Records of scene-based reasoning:
○ ○ ○

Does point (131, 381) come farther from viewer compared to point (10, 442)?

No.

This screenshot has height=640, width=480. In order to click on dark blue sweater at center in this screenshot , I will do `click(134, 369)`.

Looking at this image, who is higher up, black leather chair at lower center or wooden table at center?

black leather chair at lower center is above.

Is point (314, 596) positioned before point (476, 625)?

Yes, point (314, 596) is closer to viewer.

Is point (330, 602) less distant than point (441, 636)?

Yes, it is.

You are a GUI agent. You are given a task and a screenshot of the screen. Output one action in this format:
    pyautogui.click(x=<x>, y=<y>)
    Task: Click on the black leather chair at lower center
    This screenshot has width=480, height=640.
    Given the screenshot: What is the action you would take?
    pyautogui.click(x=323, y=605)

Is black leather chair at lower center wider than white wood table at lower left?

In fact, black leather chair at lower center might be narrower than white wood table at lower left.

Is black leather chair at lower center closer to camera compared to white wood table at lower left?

○ ○ ○

**Task**
Pick out every line above that contains the string "viewer", and copy each one in full.

**Exercise output**
Does point (131, 381) come farther from viewer compared to point (10, 442)?
Yes, point (314, 596) is closer to viewer.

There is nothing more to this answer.